Material supplied ::

-*-*-

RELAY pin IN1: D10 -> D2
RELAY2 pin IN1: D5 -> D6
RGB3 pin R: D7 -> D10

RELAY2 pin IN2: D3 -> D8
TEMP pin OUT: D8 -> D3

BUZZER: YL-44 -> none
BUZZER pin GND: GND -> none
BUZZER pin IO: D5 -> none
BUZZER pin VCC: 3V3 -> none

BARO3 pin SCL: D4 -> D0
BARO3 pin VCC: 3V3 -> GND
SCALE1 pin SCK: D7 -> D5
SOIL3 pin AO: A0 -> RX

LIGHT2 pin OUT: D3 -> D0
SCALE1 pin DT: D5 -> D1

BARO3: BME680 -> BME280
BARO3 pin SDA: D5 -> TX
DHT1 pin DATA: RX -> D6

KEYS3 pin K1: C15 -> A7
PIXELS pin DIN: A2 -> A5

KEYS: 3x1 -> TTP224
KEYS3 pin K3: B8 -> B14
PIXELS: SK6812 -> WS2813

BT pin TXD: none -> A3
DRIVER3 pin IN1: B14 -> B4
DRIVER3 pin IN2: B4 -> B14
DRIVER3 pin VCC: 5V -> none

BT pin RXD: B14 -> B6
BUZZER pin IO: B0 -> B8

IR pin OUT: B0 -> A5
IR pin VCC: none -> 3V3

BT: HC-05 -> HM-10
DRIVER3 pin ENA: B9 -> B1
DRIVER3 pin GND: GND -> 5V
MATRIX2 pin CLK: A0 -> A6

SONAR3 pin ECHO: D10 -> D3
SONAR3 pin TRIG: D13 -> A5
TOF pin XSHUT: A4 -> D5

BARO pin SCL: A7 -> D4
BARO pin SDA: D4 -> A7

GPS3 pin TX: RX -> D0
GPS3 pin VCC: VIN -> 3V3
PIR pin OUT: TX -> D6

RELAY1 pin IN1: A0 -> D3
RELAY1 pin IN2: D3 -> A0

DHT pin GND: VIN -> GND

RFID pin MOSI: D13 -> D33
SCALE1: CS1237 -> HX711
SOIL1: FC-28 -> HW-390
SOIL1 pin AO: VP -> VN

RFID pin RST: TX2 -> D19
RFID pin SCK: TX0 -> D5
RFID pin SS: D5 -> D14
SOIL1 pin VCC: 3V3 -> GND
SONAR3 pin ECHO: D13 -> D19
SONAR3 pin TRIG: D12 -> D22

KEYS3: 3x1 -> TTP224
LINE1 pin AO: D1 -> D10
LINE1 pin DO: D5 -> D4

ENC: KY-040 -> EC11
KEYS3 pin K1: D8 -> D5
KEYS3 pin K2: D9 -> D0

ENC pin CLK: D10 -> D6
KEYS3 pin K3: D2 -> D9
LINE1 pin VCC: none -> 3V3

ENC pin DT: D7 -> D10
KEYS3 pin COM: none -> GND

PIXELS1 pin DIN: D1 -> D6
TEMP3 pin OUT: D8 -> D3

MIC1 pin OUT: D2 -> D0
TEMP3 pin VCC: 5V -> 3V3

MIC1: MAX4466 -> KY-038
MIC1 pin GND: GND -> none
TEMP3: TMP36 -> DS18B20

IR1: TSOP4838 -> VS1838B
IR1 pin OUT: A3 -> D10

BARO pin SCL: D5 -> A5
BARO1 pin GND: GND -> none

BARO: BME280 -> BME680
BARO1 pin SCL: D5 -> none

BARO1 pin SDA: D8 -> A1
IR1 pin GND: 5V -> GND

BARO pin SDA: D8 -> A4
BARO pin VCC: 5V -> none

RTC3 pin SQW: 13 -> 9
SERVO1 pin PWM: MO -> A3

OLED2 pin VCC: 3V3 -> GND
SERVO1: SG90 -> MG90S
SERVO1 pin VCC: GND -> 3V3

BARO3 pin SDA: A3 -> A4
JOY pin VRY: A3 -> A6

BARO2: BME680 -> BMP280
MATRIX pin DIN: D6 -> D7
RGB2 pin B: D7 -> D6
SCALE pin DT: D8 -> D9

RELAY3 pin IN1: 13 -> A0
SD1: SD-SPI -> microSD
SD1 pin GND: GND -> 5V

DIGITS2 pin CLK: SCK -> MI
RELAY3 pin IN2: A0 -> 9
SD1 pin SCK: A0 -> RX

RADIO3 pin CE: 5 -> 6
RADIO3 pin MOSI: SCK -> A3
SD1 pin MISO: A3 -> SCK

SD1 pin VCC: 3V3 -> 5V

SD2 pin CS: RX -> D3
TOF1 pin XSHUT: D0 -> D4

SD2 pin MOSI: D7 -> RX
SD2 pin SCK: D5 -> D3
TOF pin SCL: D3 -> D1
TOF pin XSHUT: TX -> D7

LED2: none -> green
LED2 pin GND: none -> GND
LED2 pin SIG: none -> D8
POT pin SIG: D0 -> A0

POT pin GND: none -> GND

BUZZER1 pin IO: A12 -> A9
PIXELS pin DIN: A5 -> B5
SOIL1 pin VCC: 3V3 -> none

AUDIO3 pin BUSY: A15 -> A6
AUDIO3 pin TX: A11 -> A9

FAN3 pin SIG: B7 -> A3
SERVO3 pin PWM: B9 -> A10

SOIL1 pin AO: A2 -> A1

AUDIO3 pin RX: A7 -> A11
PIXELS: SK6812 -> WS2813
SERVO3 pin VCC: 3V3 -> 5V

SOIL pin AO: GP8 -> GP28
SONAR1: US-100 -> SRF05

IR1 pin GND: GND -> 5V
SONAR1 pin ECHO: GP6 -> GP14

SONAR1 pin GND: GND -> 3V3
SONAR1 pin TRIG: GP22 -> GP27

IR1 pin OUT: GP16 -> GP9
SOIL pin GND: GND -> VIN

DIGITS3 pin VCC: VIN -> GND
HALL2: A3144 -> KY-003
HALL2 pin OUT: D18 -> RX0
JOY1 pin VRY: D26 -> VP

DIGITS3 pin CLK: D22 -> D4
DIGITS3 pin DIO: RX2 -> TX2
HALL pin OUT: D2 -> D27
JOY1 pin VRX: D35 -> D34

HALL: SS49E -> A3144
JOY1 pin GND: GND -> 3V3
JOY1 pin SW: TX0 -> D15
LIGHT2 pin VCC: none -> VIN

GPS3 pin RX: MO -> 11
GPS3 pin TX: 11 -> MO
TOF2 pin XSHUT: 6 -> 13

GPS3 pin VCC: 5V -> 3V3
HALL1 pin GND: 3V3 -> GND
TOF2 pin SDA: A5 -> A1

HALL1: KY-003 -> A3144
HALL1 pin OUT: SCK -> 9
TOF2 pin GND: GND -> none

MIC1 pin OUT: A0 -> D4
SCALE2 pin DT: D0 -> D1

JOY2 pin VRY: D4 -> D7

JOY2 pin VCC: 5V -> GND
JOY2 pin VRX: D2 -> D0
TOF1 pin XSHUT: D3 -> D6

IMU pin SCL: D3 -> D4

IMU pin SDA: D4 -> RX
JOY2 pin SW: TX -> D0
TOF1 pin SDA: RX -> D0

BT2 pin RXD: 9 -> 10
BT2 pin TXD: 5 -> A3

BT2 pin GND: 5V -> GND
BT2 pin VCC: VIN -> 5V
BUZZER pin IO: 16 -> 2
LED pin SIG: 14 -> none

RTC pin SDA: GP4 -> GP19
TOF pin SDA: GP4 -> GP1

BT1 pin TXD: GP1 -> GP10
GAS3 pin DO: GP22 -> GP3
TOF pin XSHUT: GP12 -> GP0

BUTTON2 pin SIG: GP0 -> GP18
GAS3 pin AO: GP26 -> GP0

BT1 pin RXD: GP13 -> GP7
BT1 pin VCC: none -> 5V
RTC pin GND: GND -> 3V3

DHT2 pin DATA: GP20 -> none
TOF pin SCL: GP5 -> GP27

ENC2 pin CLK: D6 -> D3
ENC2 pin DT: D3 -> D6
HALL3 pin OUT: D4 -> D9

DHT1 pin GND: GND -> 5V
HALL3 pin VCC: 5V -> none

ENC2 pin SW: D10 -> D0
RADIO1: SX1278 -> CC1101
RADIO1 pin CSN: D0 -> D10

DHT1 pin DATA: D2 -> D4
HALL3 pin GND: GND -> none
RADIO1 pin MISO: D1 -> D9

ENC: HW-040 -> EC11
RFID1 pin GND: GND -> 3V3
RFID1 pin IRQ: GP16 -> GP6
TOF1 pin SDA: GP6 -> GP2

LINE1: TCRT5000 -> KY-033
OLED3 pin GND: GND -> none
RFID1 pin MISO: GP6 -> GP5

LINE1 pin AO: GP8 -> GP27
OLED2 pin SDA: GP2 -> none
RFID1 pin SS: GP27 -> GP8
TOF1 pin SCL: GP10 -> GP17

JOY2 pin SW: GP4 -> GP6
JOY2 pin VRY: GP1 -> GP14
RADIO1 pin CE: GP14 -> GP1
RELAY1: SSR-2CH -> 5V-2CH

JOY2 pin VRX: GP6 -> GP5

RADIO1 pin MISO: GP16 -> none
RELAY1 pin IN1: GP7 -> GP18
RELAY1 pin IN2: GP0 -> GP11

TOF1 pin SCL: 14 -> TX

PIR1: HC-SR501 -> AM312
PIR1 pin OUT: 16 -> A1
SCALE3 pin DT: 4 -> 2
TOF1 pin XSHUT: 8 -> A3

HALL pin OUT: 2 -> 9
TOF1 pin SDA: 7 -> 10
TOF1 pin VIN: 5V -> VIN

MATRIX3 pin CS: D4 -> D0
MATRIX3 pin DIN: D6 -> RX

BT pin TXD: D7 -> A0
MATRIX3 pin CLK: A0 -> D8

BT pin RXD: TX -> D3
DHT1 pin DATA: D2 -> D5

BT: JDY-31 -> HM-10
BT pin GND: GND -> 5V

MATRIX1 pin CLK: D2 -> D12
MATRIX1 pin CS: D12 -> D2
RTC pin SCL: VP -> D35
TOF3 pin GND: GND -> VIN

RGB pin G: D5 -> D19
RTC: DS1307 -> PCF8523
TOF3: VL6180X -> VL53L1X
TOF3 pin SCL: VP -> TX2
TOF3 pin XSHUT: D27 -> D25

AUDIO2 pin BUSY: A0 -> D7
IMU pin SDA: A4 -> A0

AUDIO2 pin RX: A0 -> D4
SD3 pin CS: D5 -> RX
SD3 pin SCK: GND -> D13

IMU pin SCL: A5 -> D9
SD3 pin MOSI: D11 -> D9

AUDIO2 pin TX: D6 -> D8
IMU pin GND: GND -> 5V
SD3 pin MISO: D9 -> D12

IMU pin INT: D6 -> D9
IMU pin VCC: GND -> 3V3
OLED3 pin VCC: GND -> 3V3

-*-*-

Start with the line that contains "RTC pin SCL: VP -> D35", end with the last line of the entries, and please retype every line in that span exactly, with no others.

Reply to the task ::
RTC pin SCL: VP -> D35
TOF3 pin GND: GND -> VIN

RGB pin G: D5 -> D19
RTC: DS1307 -> PCF8523
TOF3: VL6180X -> VL53L1X
TOF3 pin SCL: VP -> TX2
TOF3 pin XSHUT: D27 -> D25

AUDIO2 pin BUSY: A0 -> D7
IMU pin SDA: A4 -> A0

AUDIO2 pin RX: A0 -> D4
SD3 pin CS: D5 -> RX
SD3 pin SCK: GND -> D13

IMU pin SCL: A5 -> D9
SD3 pin MOSI: D11 -> D9

AUDIO2 pin TX: D6 -> D8
IMU pin GND: GND -> 5V
SD3 pin MISO: D9 -> D12

IMU pin INT: D6 -> D9
IMU pin VCC: GND -> 3V3
OLED3 pin VCC: GND -> 3V3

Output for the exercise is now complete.